> **AIM OF THE EXERCISE**: Only these lines of the data below are wanted: the one with "U9 pin BYP: SRC -> none", the one with "C203: 1000uF (plus", and any lines between them, each repeated exactly.

⁂

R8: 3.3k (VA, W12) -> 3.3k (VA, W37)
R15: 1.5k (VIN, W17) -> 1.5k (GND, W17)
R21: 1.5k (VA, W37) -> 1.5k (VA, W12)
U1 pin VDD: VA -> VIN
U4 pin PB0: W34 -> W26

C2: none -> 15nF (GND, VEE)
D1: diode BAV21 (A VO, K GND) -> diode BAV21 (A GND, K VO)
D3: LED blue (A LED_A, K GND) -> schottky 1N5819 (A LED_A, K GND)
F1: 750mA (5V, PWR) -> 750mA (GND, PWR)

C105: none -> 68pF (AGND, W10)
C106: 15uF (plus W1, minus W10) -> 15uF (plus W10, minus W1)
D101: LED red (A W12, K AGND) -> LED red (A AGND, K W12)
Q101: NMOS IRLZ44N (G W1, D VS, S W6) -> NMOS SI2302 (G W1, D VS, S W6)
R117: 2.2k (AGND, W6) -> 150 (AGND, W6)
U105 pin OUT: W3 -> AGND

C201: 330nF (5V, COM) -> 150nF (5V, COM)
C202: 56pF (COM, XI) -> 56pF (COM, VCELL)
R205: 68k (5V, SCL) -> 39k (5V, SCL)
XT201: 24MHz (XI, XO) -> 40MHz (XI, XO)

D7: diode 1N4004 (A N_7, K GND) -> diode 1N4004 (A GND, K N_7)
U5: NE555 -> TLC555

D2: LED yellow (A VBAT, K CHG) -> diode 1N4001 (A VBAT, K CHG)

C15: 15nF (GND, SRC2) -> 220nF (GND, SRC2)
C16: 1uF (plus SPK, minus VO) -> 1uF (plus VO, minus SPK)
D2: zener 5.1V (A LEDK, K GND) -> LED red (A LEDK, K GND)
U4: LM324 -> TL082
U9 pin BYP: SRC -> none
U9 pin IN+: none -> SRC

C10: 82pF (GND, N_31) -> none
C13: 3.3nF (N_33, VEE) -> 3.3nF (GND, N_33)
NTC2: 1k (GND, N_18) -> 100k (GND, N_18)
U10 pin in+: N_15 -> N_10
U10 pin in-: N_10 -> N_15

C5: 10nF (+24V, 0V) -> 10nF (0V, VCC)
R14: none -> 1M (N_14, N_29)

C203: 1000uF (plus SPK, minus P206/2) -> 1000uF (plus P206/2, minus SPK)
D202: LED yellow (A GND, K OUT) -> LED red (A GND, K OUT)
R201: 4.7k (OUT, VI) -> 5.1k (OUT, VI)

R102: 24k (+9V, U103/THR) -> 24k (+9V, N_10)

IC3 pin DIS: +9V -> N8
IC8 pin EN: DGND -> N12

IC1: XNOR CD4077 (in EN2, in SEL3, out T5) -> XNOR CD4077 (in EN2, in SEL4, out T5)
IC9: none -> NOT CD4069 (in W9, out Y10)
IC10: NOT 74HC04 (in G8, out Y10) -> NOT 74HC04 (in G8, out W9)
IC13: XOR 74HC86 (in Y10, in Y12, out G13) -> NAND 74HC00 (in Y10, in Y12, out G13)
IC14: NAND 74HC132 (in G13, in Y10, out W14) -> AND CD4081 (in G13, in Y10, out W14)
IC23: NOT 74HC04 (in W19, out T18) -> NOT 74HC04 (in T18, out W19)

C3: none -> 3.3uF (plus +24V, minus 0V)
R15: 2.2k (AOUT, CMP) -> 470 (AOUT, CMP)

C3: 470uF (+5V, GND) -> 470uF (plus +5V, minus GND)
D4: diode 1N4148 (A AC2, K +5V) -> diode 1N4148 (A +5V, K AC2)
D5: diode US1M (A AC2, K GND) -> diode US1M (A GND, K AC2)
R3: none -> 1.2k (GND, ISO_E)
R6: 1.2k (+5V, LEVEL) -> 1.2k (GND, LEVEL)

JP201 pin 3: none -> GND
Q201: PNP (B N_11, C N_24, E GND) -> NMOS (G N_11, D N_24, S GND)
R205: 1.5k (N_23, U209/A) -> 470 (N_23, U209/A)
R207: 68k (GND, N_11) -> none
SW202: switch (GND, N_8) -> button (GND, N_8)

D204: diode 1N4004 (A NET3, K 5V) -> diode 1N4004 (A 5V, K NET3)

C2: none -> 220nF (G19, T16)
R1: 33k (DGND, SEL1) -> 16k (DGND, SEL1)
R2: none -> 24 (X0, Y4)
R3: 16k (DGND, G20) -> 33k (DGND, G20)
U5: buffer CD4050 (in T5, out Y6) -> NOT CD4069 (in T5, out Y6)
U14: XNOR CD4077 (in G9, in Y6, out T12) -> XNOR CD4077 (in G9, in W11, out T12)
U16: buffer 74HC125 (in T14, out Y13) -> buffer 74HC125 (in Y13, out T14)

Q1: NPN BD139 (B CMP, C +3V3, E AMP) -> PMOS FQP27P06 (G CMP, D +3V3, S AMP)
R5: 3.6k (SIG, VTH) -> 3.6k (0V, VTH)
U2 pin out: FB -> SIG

⁂

> **ANSWER TO THIS TASK**:
U9 pin BYP: SRC -> none
U9 pin IN+: none -> SRC

C10: 82pF (GND, N_31) -> none
C13: 3.3nF (N_33, VEE) -> 3.3nF (GND, N_33)
NTC2: 1k (GND, N_18) -> 100k (GND, N_18)
U10 pin in+: N_15 -> N_10
U10 pin in-: N_10 -> N_15

C5: 10nF (+24V, 0V) -> 10nF (0V, VCC)
R14: none -> 1M (N_14, N_29)

C203: 1000uF (plus SPK, minus P206/2) -> 1000uF (plus P206/2, minus SPK)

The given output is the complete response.